[TASK INSTRUCTIONS]
Pictures excluded, reproduce exactly the lines below from the one with "brown circle: (270, 248) -> (281, 161), moved" through the one with "gray arrow: (90, 84) -> (105, 98), turned -66", both included.

[Image sequences with shape edits]

***

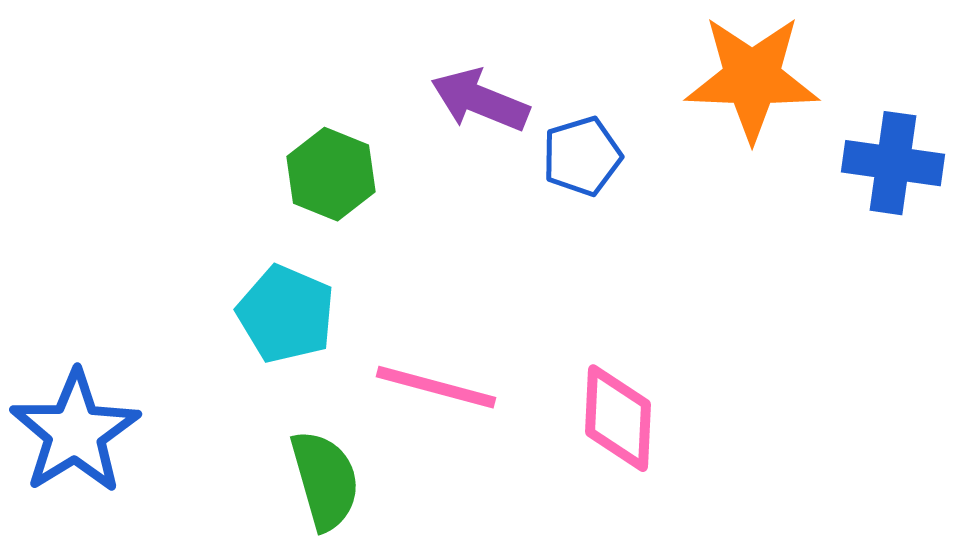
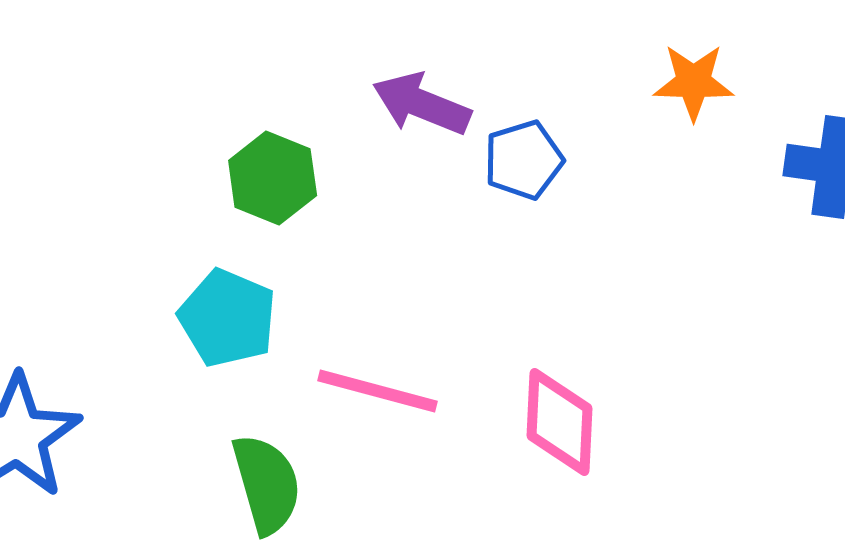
orange star: (752, 78) -> (694, 82), size x0.6

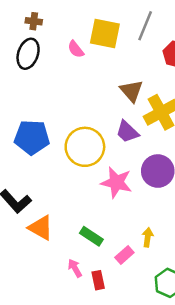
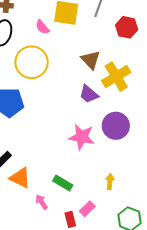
yellow circle: (85, 147) -> (32, 62), moved
pink rectangle: (124, 255) -> (87, 209), moved
pink arrow: (75, 268) -> (41, 202), moved

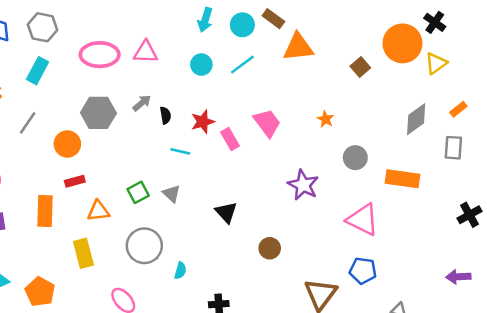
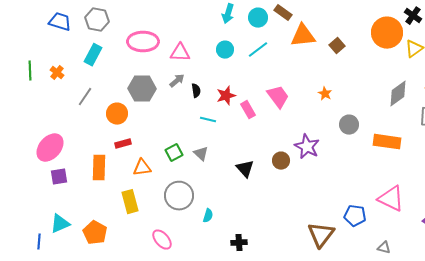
pink triangle: (146, 52) -> (180, 53), moved
brown square: (360, 67) -> (337, 46), moved
pink triangle: (363, 220) -> (391, 199), moved
brown circle: (270, 248) -> (281, 161), moved

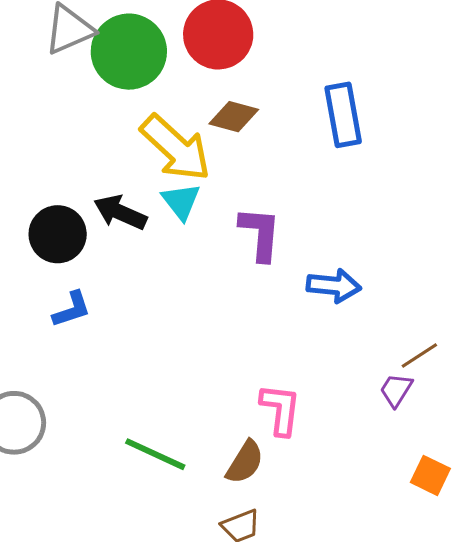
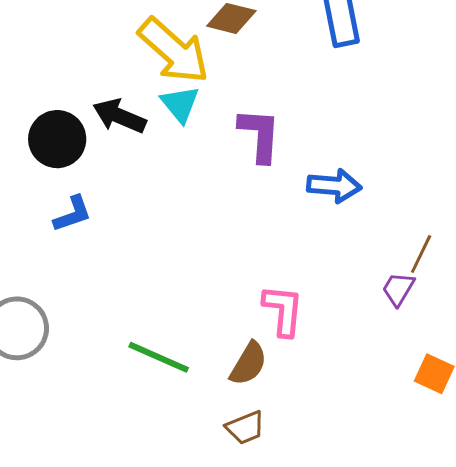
brown line: (419, 355) -> (421, 254), turned -30

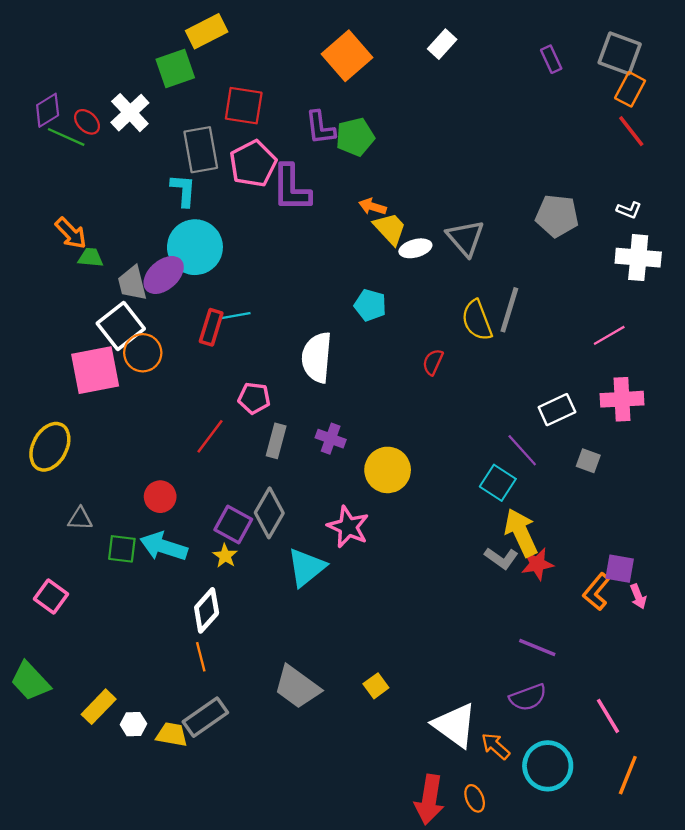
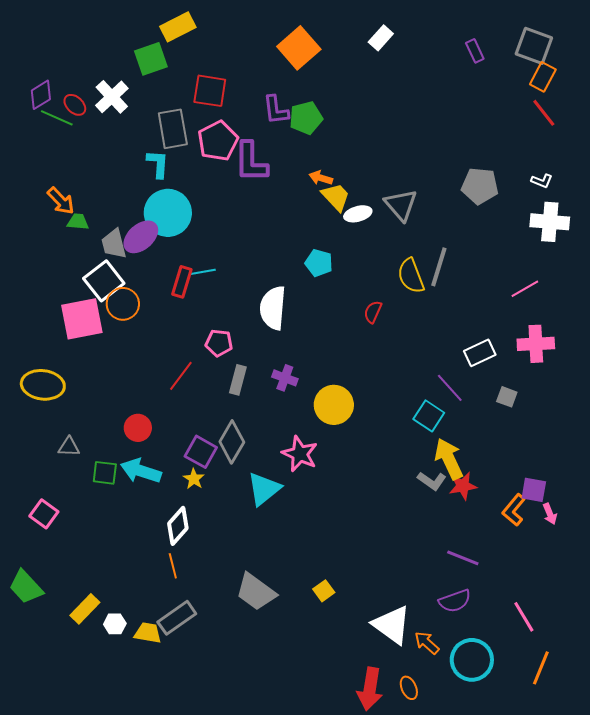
yellow ellipse: (50, 447) -> (43, 385), turned 69

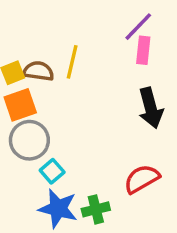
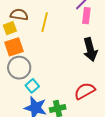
brown semicircle: (38, 71) -> (19, 15), moved

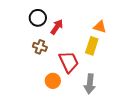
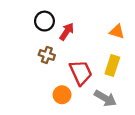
yellow rectangle: (92, 46) -> (112, 66), moved
gray arrow: (90, 84) -> (105, 98), turned -66

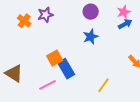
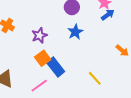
purple star: (45, 15) -> (39, 35), moved
yellow line: (104, 85) -> (95, 78), turned -70

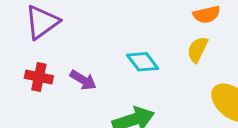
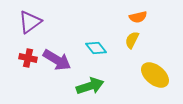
purple arrow: (83, 80) -> (57, 60), size x1.6

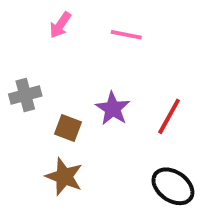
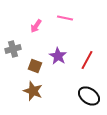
pink arrow: (60, 25) -> (36, 26), moved

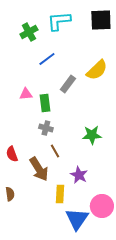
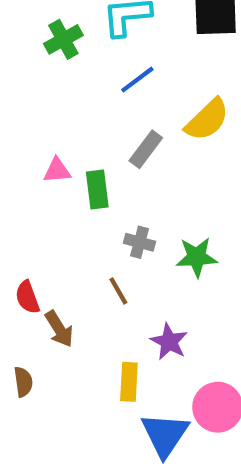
blue line: (47, 59) -> (137, 80), moved
gray cross: (46, 128) -> (140, 242), moved
brown arrow: (39, 169) -> (59, 329), moved, size x0.7

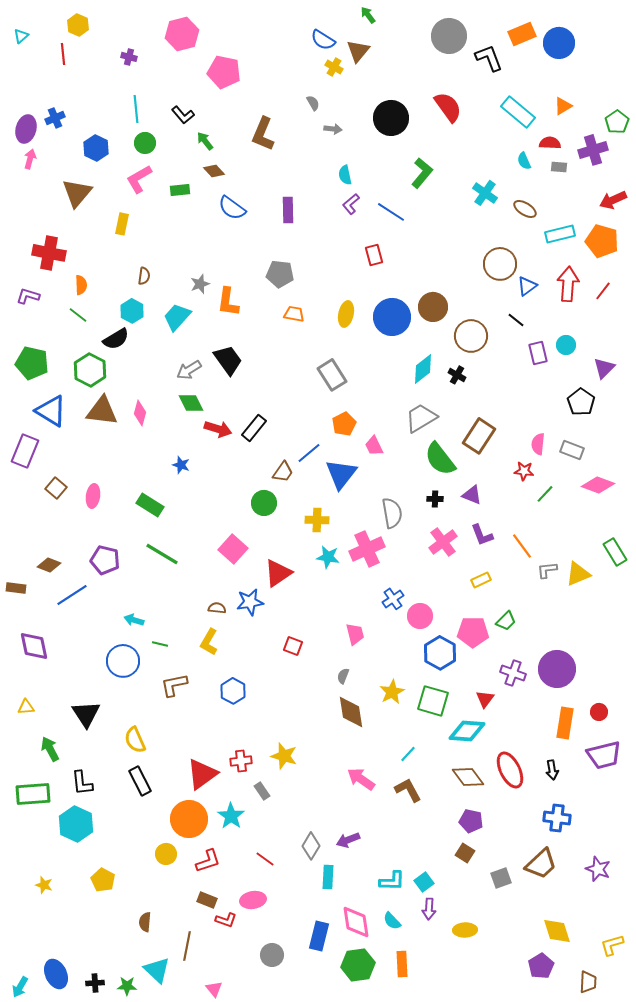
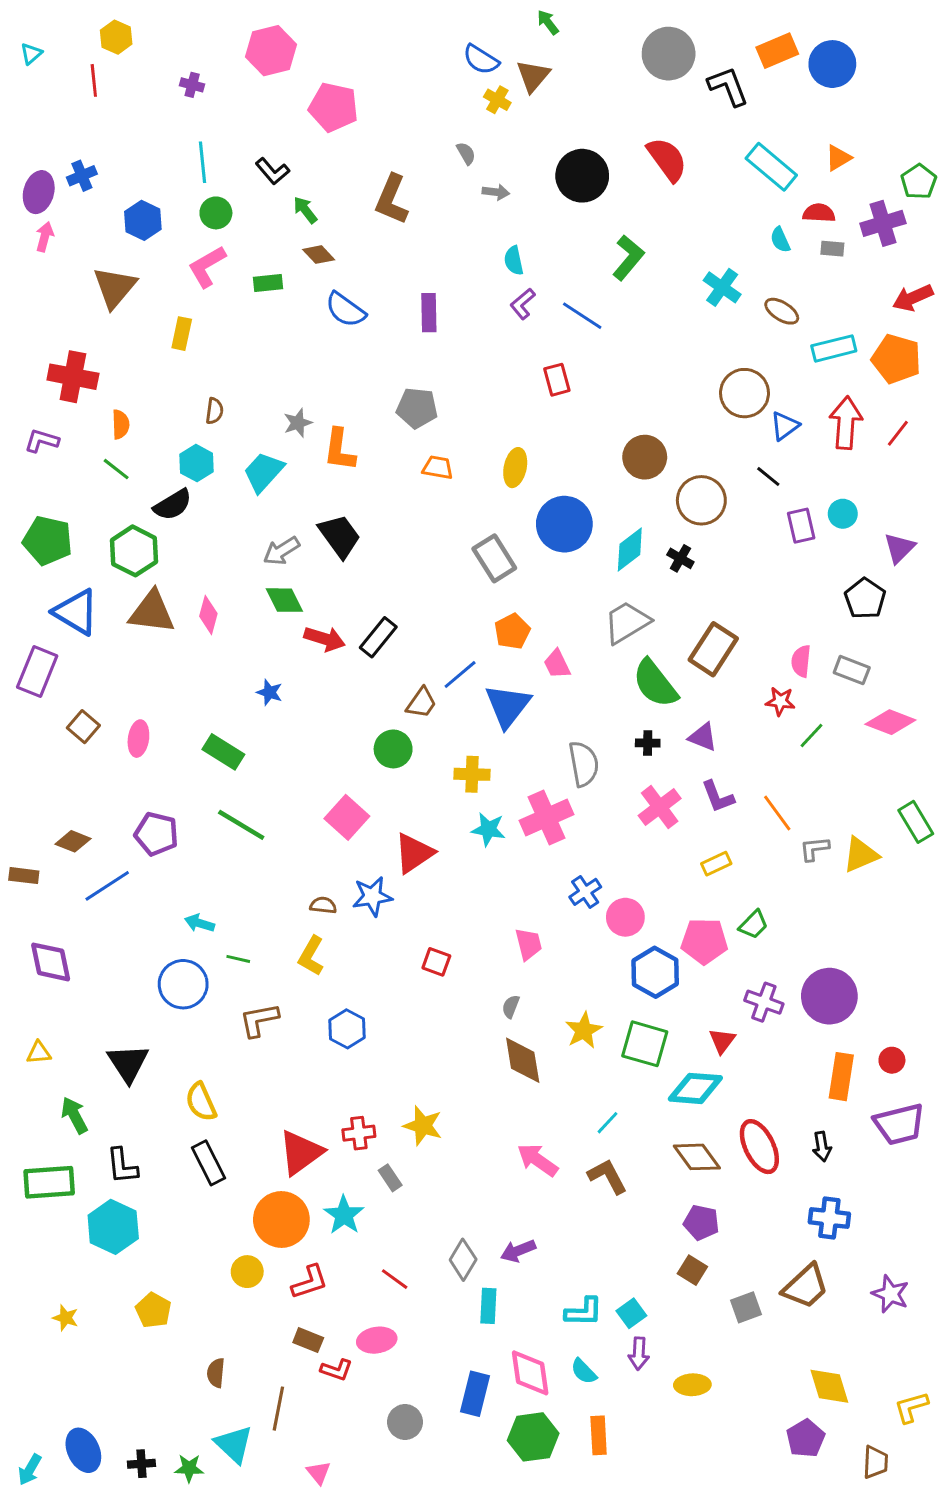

***

[THE ANSWER]
brown circle: (270, 248) -> (281, 161), moved

brown line: (419, 355) -> (421, 254), turned -30

yellow ellipse: (50, 447) -> (43, 385), turned 69

brown semicircle: (38, 71) -> (19, 15), moved

yellow rectangle: (92, 46) -> (112, 66), moved
gray arrow: (90, 84) -> (105, 98), turned -66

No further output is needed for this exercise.